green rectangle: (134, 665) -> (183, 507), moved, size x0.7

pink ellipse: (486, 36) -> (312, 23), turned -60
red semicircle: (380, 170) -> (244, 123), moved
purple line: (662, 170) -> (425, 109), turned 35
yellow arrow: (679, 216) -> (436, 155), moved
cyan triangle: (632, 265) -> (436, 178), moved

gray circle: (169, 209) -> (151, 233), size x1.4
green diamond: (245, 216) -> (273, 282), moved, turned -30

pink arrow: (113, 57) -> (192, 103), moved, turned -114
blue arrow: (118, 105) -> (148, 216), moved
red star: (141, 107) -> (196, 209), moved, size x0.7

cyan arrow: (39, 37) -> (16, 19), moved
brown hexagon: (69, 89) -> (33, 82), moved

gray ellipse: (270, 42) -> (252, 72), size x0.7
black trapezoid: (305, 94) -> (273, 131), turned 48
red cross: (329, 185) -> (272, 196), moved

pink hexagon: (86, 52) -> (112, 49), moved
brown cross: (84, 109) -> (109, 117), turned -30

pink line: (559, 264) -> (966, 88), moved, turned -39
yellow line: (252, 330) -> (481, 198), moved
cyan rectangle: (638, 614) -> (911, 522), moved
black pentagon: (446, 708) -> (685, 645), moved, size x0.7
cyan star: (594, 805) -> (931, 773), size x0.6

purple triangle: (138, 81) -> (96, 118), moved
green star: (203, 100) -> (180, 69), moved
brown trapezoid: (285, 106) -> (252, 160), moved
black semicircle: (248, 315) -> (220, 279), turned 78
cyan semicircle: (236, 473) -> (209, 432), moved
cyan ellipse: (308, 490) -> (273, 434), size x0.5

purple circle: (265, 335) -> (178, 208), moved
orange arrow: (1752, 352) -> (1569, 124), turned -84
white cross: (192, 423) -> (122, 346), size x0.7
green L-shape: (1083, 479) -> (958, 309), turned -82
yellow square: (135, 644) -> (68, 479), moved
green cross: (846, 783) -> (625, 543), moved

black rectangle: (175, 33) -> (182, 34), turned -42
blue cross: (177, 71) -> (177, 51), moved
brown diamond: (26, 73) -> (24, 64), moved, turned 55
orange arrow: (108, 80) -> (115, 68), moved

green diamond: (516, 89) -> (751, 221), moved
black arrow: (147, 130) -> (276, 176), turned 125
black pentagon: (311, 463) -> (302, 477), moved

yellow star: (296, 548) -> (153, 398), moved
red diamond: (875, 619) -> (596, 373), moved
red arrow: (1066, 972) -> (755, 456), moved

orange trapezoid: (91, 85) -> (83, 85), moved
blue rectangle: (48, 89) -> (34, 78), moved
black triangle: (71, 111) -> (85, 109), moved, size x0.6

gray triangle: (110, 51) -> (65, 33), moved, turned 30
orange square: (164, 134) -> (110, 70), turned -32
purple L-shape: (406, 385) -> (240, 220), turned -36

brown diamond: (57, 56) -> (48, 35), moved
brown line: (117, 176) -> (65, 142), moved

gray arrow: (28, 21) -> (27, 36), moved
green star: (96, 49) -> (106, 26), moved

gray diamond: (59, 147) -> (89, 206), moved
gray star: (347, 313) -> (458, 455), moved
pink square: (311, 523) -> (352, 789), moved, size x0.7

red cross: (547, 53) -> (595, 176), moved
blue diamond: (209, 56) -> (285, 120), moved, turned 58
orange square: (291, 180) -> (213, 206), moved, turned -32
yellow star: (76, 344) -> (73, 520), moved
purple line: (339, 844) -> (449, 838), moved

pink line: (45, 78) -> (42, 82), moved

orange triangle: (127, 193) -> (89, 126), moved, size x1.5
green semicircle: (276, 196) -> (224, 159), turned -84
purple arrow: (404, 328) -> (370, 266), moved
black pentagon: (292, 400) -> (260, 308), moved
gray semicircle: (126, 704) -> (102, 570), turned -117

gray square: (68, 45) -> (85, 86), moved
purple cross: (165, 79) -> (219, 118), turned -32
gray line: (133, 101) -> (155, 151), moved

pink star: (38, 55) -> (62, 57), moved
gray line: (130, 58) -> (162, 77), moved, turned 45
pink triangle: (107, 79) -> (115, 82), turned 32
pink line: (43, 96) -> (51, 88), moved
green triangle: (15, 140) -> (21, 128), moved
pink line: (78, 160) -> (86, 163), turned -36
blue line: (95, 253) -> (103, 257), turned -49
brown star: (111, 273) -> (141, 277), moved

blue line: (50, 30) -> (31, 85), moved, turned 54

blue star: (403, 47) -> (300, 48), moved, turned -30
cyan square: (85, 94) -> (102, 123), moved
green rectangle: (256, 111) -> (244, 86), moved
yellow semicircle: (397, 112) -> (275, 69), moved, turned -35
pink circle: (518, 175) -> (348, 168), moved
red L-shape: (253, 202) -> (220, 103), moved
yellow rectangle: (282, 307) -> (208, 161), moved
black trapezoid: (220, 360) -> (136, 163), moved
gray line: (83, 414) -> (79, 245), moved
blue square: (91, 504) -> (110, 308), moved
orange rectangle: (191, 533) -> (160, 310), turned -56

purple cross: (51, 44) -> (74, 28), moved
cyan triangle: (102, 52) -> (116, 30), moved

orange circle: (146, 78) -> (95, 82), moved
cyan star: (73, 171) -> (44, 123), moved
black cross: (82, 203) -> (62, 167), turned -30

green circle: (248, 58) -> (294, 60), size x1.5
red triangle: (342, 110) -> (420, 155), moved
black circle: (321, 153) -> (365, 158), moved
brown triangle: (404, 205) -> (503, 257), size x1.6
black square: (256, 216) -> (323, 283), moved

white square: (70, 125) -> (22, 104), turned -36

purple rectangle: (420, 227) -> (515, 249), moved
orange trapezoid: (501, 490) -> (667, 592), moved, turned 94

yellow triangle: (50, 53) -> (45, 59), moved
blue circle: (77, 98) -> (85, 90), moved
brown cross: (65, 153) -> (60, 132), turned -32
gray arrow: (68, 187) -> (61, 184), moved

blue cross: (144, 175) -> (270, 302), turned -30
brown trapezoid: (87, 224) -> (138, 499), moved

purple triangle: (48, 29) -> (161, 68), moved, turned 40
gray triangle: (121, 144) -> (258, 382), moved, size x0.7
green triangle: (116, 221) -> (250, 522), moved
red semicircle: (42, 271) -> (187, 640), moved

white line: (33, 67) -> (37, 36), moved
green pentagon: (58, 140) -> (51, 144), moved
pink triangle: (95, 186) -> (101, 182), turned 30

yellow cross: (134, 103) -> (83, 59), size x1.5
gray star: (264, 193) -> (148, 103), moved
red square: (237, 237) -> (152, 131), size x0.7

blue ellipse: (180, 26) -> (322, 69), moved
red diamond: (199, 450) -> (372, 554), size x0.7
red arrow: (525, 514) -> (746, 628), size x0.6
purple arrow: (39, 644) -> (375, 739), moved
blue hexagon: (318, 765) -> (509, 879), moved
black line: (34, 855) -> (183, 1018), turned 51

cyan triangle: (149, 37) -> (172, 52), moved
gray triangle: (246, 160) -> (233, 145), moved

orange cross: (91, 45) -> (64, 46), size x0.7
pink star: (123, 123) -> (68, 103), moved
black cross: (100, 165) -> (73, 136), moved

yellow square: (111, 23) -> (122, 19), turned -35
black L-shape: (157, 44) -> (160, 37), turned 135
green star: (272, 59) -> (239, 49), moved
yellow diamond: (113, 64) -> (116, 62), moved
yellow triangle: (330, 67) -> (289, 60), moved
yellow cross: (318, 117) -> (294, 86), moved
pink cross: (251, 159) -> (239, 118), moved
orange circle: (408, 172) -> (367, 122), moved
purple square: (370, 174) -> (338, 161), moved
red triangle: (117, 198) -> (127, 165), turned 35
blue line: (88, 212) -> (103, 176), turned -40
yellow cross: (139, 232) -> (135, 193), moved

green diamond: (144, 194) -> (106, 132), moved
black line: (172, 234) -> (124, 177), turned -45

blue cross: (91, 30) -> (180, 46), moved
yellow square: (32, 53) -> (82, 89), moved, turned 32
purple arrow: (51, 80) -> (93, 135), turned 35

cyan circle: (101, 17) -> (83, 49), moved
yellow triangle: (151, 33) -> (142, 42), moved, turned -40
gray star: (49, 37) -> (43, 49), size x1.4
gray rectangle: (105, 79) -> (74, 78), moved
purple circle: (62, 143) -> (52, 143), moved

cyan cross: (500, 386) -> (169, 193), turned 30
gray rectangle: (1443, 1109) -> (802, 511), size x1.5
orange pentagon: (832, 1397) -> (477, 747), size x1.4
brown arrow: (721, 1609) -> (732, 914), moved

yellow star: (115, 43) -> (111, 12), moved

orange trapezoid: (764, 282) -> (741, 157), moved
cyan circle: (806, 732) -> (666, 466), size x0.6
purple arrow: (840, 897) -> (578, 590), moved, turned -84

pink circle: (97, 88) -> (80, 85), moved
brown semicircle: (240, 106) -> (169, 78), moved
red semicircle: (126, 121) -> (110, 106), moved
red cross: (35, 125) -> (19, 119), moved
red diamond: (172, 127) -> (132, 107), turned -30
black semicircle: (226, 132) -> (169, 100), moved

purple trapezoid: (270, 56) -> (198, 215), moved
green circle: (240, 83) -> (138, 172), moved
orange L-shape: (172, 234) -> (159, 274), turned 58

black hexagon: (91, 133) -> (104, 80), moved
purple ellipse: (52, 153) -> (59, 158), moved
■ ■ ■
Requirement |
Scan the entries above and copy each line where "brown" occurs.

Answer section |
brown hexagon: (69, 89) -> (33, 82), moved
brown cross: (84, 109) -> (109, 117), turned -30
brown trapezoid: (285, 106) -> (252, 160), moved
brown diamond: (26, 73) -> (24, 64), moved, turned 55
brown diamond: (57, 56) -> (48, 35), moved
brown line: (117, 176) -> (65, 142), moved
brown star: (111, 273) -> (141, 277), moved
brown triangle: (404, 205) -> (503, 257), size x1.6
brown cross: (65, 153) -> (60, 132), turned -32
brown trapezoid: (87, 224) -> (138, 499), moved
brown arrow: (721, 1609) -> (732, 914), moved
brown semicircle: (240, 106) -> (169, 78), moved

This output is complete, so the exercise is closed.